──────── WORKING DATA ────────

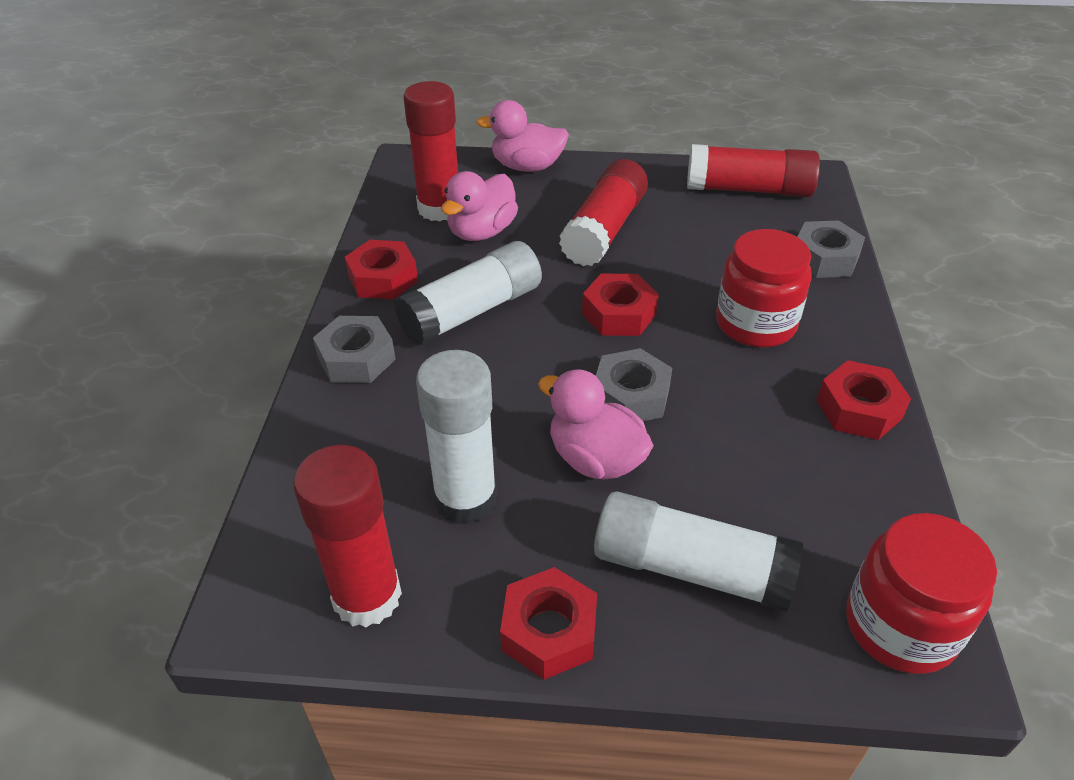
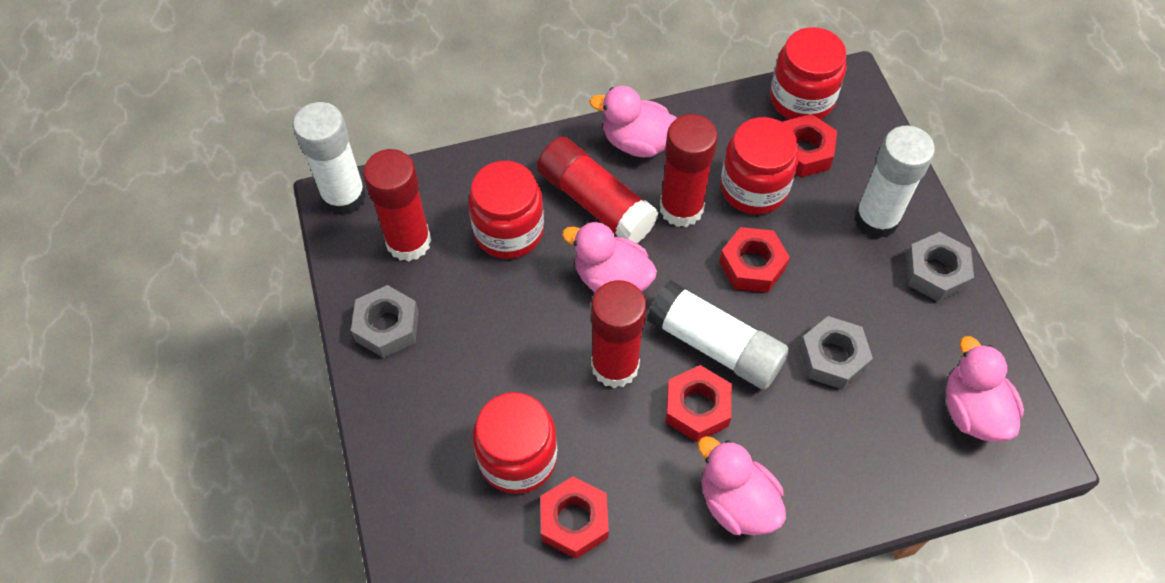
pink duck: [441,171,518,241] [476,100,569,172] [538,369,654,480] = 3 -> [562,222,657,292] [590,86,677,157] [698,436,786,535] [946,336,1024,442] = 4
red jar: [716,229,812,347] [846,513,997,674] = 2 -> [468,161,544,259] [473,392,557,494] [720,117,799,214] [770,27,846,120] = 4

────────
──────── WORKING DATA ────────

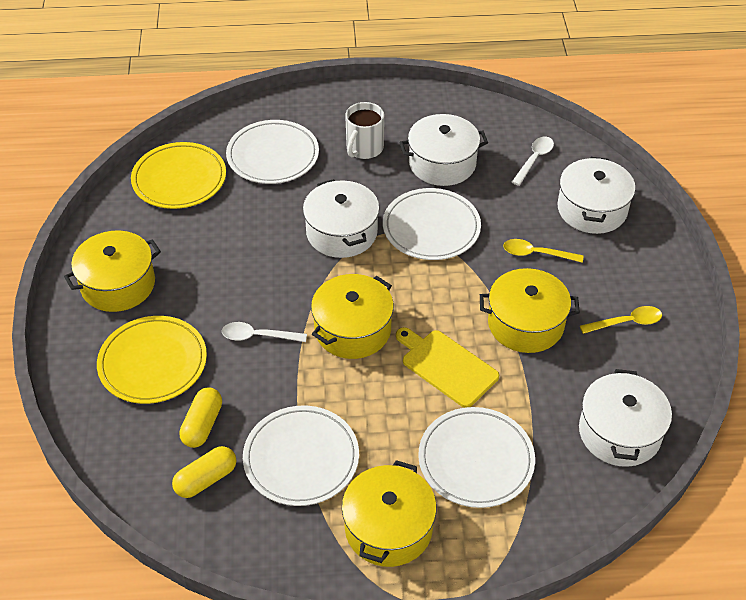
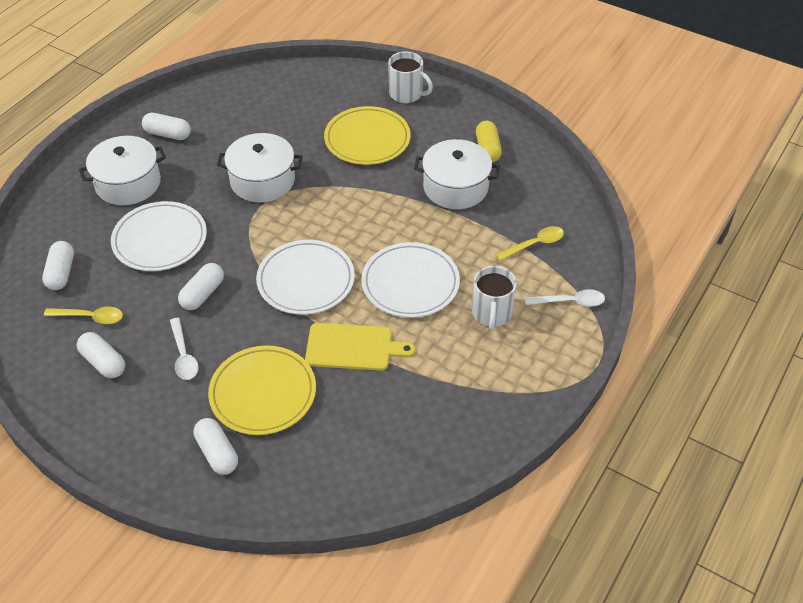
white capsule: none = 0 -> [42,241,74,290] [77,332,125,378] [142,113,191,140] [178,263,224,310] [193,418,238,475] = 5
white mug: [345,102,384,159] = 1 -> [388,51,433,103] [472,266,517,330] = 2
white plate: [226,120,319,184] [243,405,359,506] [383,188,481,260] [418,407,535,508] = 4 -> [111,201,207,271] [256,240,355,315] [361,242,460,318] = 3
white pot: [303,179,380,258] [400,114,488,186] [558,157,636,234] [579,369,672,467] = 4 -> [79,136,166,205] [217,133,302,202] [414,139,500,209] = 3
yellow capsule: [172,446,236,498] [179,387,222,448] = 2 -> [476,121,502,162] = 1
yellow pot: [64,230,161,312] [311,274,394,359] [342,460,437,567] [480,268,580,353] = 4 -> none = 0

────────

* _REQUIRED WORK_
Look above for the line with "white pot: [303,179,380,258]" and the line with "yellow pot: [64,230,161,312]". Retype those two lines and every line between them exactly, adding nothing.

* _SOLUTION FOR THIS TASK_
white pot: [303,179,380,258] [400,114,488,186] [558,157,636,234] [579,369,672,467] = 4 -> [79,136,166,205] [217,133,302,202] [414,139,500,209] = 3
yellow capsule: [172,446,236,498] [179,387,222,448] = 2 -> [476,121,502,162] = 1
yellow pot: [64,230,161,312] [311,274,394,359] [342,460,437,567] [480,268,580,353] = 4 -> none = 0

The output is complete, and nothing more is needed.